-------- Source information --------

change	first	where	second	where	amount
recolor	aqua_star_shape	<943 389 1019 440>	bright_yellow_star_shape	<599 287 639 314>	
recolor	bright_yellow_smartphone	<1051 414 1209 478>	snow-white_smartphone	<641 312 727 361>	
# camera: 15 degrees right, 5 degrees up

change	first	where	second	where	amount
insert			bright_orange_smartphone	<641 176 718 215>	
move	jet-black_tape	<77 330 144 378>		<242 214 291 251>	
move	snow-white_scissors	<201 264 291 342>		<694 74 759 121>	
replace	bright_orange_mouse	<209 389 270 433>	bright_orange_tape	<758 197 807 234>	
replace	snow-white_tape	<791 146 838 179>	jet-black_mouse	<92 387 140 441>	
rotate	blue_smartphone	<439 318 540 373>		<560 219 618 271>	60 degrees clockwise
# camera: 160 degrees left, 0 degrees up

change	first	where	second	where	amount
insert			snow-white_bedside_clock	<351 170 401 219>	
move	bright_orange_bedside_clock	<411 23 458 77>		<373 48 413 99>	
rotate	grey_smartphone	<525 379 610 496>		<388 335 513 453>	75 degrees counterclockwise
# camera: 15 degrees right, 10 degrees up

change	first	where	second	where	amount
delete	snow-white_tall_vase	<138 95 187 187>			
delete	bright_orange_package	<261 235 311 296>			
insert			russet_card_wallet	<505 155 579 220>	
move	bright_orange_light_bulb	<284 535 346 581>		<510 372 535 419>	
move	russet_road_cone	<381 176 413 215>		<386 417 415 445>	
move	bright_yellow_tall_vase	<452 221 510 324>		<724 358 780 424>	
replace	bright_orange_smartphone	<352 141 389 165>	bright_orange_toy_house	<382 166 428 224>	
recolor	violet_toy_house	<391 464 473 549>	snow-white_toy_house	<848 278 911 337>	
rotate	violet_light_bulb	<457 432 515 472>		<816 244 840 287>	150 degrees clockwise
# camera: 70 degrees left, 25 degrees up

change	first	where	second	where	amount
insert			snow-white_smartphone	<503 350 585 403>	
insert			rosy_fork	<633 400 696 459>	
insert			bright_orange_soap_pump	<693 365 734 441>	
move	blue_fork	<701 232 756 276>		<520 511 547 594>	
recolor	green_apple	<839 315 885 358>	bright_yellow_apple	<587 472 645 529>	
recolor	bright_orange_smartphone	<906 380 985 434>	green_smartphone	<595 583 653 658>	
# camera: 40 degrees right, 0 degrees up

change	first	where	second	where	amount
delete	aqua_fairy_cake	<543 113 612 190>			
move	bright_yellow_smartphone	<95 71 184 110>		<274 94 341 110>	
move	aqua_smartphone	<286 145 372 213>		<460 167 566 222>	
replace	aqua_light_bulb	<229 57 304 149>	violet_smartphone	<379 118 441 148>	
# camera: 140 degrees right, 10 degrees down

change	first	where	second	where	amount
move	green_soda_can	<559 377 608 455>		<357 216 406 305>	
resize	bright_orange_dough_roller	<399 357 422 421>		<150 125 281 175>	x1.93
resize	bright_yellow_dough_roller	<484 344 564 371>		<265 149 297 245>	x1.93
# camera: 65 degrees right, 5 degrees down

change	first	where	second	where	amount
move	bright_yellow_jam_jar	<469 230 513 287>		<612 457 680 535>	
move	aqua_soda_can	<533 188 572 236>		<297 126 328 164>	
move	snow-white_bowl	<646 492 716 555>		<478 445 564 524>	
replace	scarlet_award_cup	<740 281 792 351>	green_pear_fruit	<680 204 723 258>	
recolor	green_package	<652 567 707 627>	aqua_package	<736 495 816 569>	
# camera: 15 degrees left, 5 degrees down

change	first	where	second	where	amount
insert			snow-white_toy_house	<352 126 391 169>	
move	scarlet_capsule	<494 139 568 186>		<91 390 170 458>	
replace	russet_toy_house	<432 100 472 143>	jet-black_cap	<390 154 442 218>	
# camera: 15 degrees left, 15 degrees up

--------

### Action item
Retype each line above, keeping every character.

### Written reply
change	first	where	second	where	amount
recolor	aqua_star_shape	<943 389 1019 440>	bright_yellow_star_shape	<599 287 639 314>	
recolor	bright_yellow_smartphone	<1051 414 1209 478>	snow-white_smartphone	<641 312 727 361>	
# camera: 15 degrees right, 5 degrees up

change	first	where	second	where	amount
insert			bright_orange_smartphone	<641 176 718 215>	
move	jet-black_tape	<77 330 144 378>		<242 214 291 251>	
move	snow-white_scissors	<201 264 291 342>		<694 74 759 121>	
replace	bright_orange_mouse	<209 389 270 433>	bright_orange_tape	<758 197 807 234>	
replace	snow-white_tape	<791 146 838 179>	jet-black_mouse	<92 387 140 441>	
rotate	blue_smartphone	<439 318 540 373>		<560 219 618 271>	60 degrees clockwise
# camera: 160 degrees left, 0 degrees up

change	first	where	second	where	amount
insert			snow-white_bedside_clock	<351 170 401 219>	
move	bright_orange_bedside_clock	<411 23 458 77>		<373 48 413 99>	
rotate	grey_smartphone	<525 379 610 496>		<388 335 513 453>	75 degrees counterclockwise
# camera: 15 degrees right, 10 degrees up

change	first	where	second	where	amount
delete	snow-white_tall_vase	<138 95 187 187>			
delete	bright_orange_package	<261 235 311 296>			
insert			russet_card_wallet	<505 155 579 220>	
move	bright_orange_light_bulb	<284 535 346 581>		<510 372 535 419>	
move	russet_road_cone	<381 176 413 215>		<386 417 415 445>	
move	bright_yellow_tall_vase	<452 221 510 324>		<724 358 780 424>	
replace	bright_orange_smartphone	<352 141 389 165>	bright_orange_toy_house	<382 166 428 224>	
recolor	violet_toy_house	<391 464 473 549>	snow-white_toy_house	<848 278 911 337>	
rotate	violet_light_bulb	<457 432 515 472>		<816 244 840 287>	150 degrees clockwise
# camera: 70 degrees left, 25 degrees up

change	first	where	second	where	amount
insert			snow-white_smartphone	<503 350 585 403>	
insert			rosy_fork	<633 400 696 459>	
insert			bright_orange_soap_pump	<693 365 734 441>	
move	blue_fork	<701 232 756 276>		<520 511 547 594>	
recolor	green_apple	<839 315 885 358>	bright_yellow_apple	<587 472 645 529>	
recolor	bright_orange_smartphone	<906 380 985 434>	green_smartphone	<595 583 653 658>	
# camera: 40 degrees right, 0 degrees up

change	first	where	second	where	amount
delete	aqua_fairy_cake	<543 113 612 190>			
move	bright_yellow_smartphone	<95 71 184 110>		<274 94 341 110>	
move	aqua_smartphone	<286 145 372 213>		<460 167 566 222>	
replace	aqua_light_bulb	<229 57 304 149>	violet_smartphone	<379 118 441 148>	
# camera: 140 degrees right, 10 degrees down

change	first	where	second	where	amount
move	green_soda_can	<559 377 608 455>		<357 216 406 305>	
resize	bright_orange_dough_roller	<399 357 422 421>		<150 125 281 175>	x1.93
resize	bright_yellow_dough_roller	<484 344 564 371>		<265 149 297 245>	x1.93
# camera: 65 degrees right, 5 degrees down

change	first	where	second	where	amount
move	bright_yellow_jam_jar	<469 230 513 287>		<612 457 680 535>	
move	aqua_soda_can	<533 188 572 236>		<297 126 328 164>	
move	snow-white_bowl	<646 492 716 555>		<478 445 564 524>	
replace	scarlet_award_cup	<740 281 792 351>	green_pear_fruit	<680 204 723 258>	
recolor	green_package	<652 567 707 627>	aqua_package	<736 495 816 569>	
# camera: 15 degrees left, 5 degrees down

change	first	where	second	where	amount
insert			snow-white_toy_house	<352 126 391 169>	
move	scarlet_capsule	<494 139 568 186>		<91 390 170 458>	
replace	russet_toy_house	<432 100 472 143>	jet-black_cap	<390 154 442 218>	
# camera: 15 degrees left, 15 degrees up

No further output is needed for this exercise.